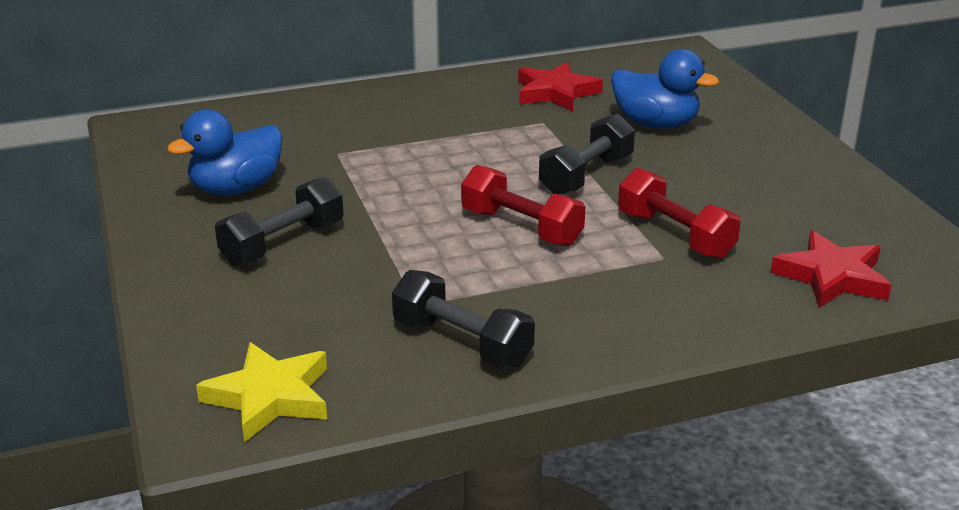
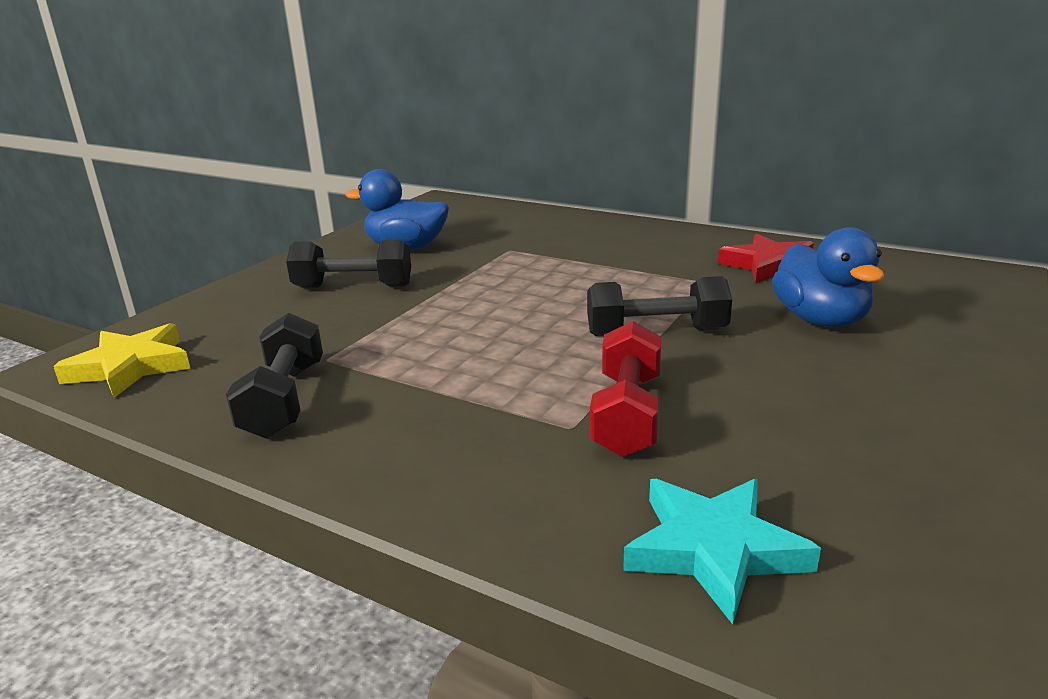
camera: 50 degrees right, 5 degrees down
(521, 228) = (513, 345): red dumbbell -> none
(832, 277) = (714, 550): red star -> turquoise star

■ Your goal ■
An exact copy of all the lines above is required, with the pictures removed.

■ Answer to this problem ■
camera: 50 degrees right, 5 degrees down
(521, 228) = (513, 345): red dumbbell -> none
(832, 277) = (714, 550): red star -> turquoise star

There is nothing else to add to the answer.